:: ENTRIES SUPPLIED ::

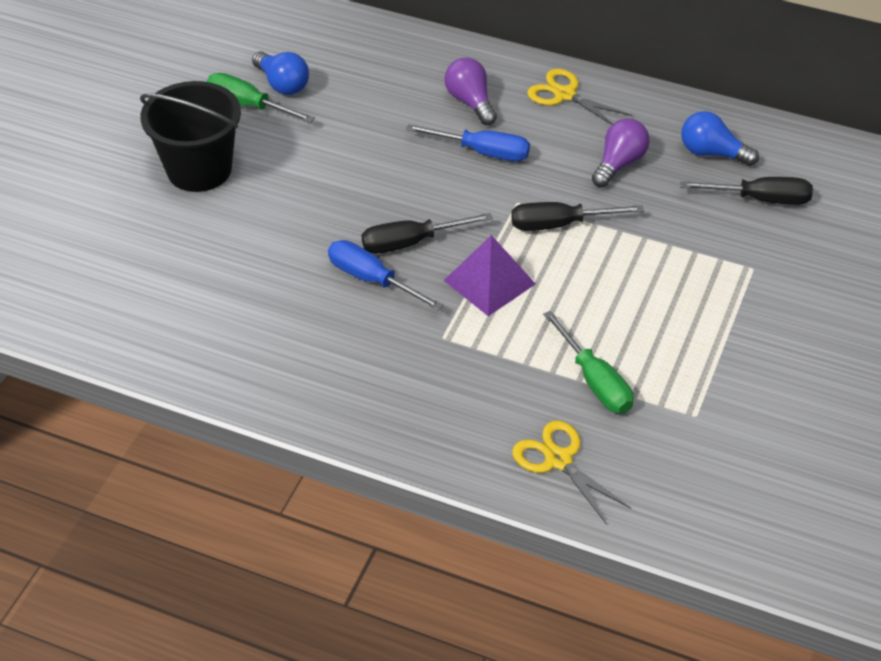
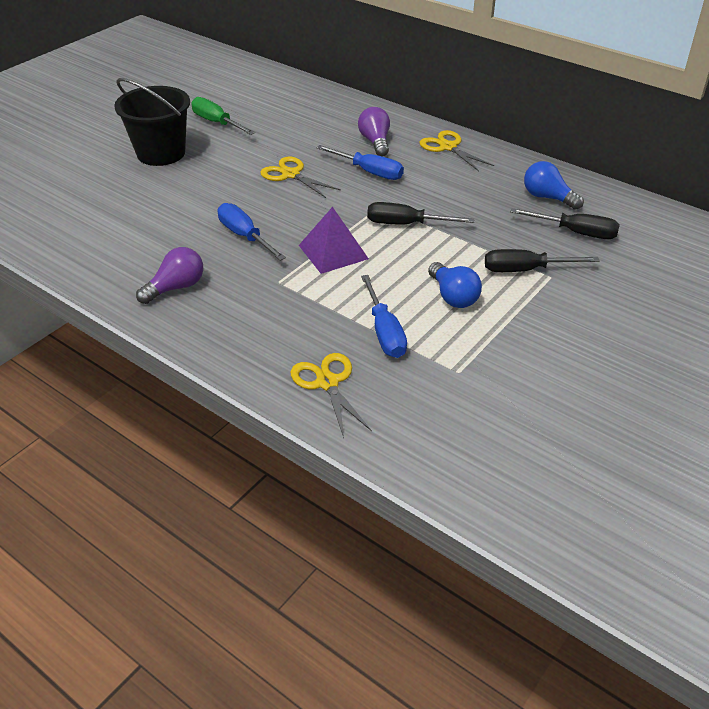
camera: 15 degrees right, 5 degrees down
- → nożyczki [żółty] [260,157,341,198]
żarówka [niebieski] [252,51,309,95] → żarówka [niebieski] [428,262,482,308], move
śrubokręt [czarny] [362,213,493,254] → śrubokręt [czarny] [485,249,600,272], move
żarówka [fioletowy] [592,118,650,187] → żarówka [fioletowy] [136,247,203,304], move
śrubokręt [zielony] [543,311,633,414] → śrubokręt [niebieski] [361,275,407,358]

:::

Text only, pictures out: give every record again as written.

camera: 15 degrees right, 5 degrees down
- → nożyczki [żółty] [260,157,341,198]
żarówka [niebieski] [252,51,309,95] → żarówka [niebieski] [428,262,482,308], move
śrubokręt [czarny] [362,213,493,254] → śrubokręt [czarny] [485,249,600,272], move
żarówka [fioletowy] [592,118,650,187] → żarówka [fioletowy] [136,247,203,304], move
śrubokręt [zielony] [543,311,633,414] → śrubokręt [niebieski] [361,275,407,358]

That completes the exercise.